*** Given records ***
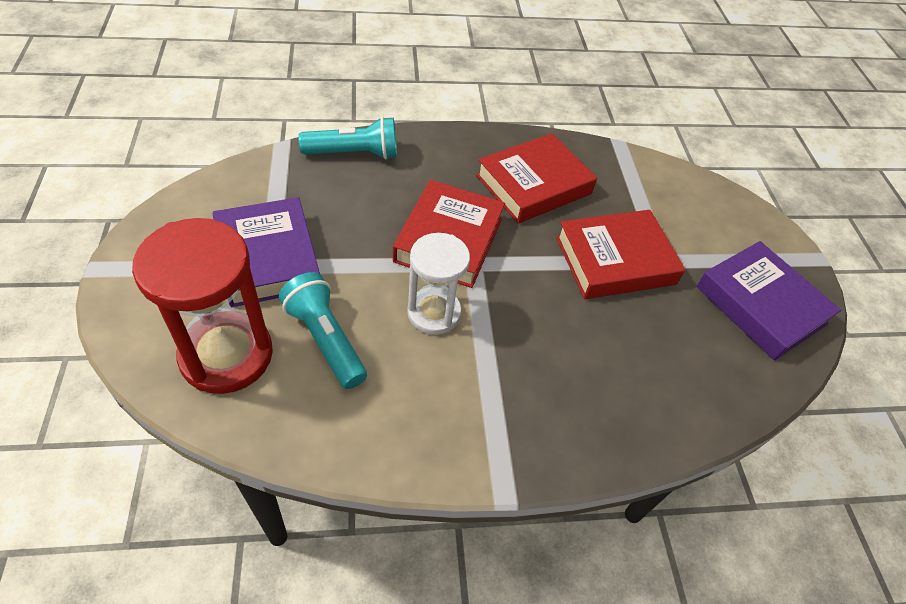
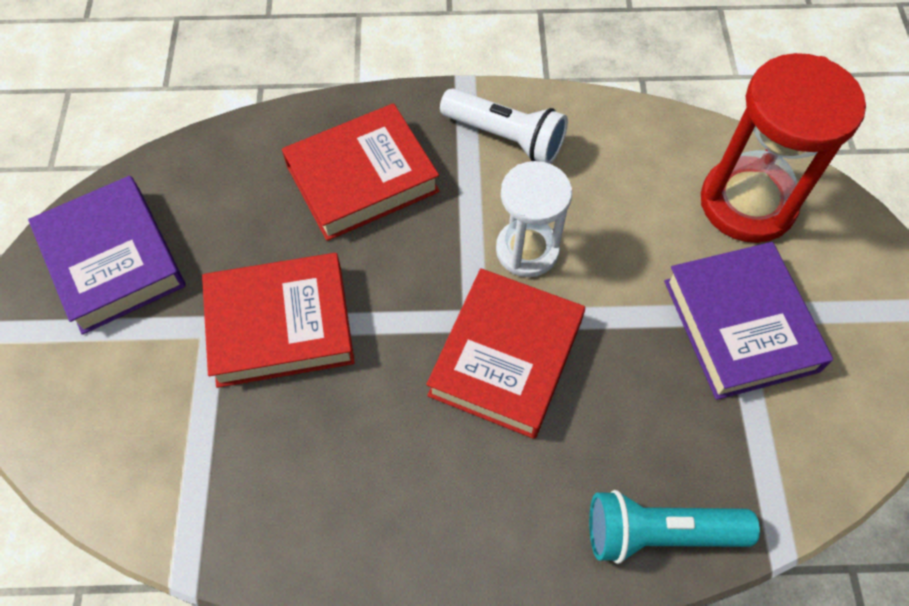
camera: 170 degrees left, 10 degrees up
(325, 339) = (647, 220): turquoise flashlight -> none
(456, 421) = (506, 137): none -> white flashlight
(534, 185) = (365, 467): red book -> red book (362, 178)

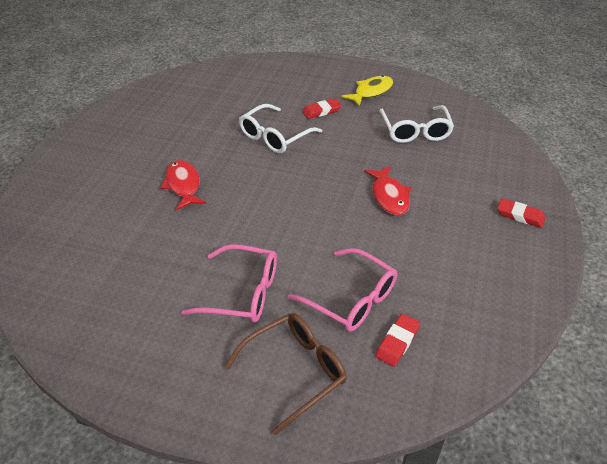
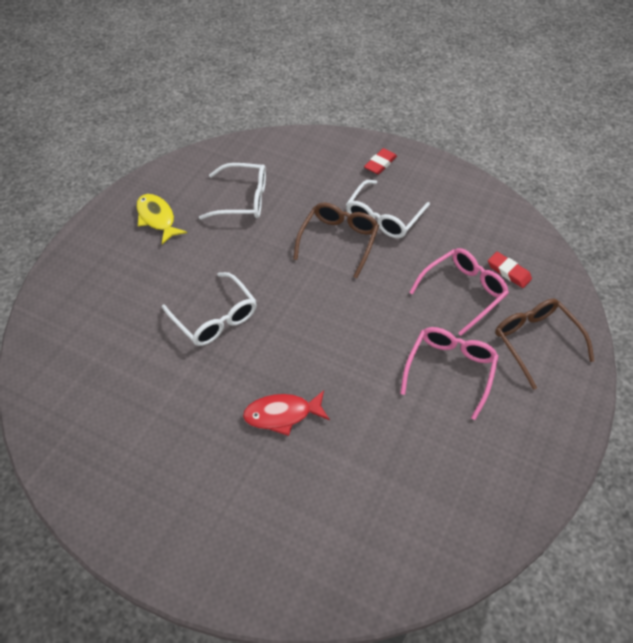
camera: 80 degrees left, 10 degrees up
(321, 111) = (179, 268): red eraser -> none
(389, 196) = (339, 241): red fish -> brown glasses
(437, 225) = (383, 217): none -> white glasses

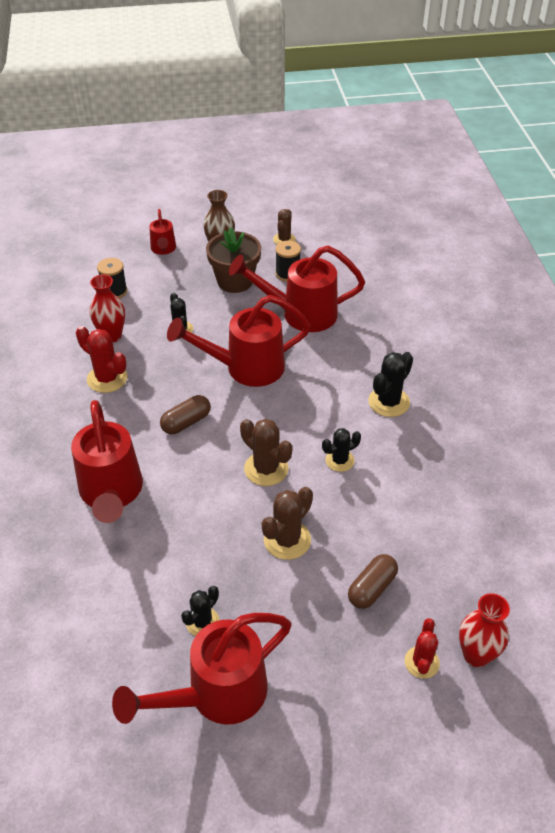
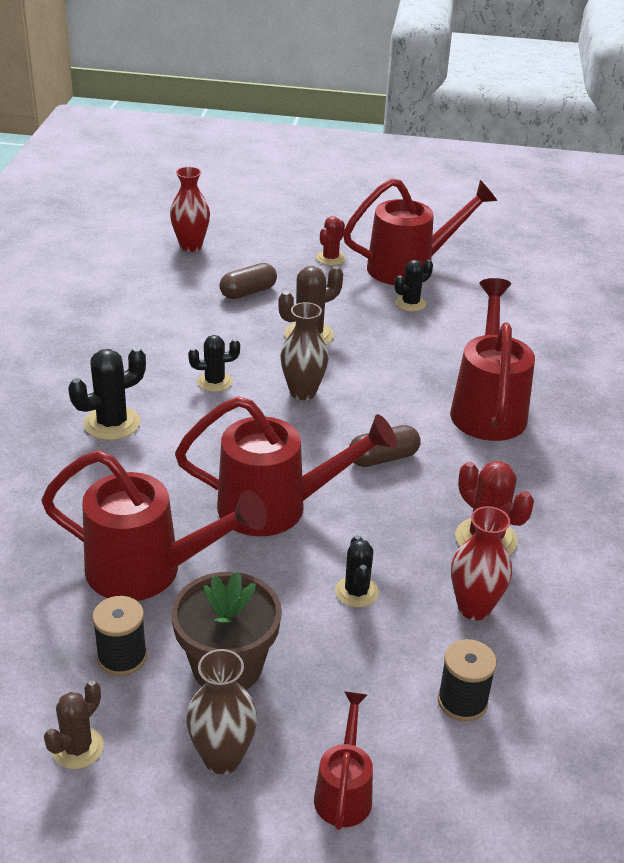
camera: 165 degrees left, 10 degrees down
(266, 469) = (303, 392): brown cactus -> brown vase
(421, 662) = (237, 251): red cactus -> red cactus (330, 258)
*** End of Given records ***
## Your assignment
Return the material above exactly; the images stay out.

## Answer to this exercise
camera: 170 degrees left, 10 degrees up
(325, 339) = (647, 220): turquoise flashlight -> none
(456, 421) = (506, 137): none -> white flashlight
(534, 185) = (365, 467): red book -> red book (362, 178)

camera: 80 degrees left, 10 degrees up
(321, 111) = (179, 268): red eraser -> none
(389, 196) = (339, 241): red fish -> brown glasses
(437, 225) = (383, 217): none -> white glasses

camera: 165 degrees left, 10 degrees down
(266, 469) = (303, 392): brown cactus -> brown vase
(421, 662) = (237, 251): red cactus -> red cactus (330, 258)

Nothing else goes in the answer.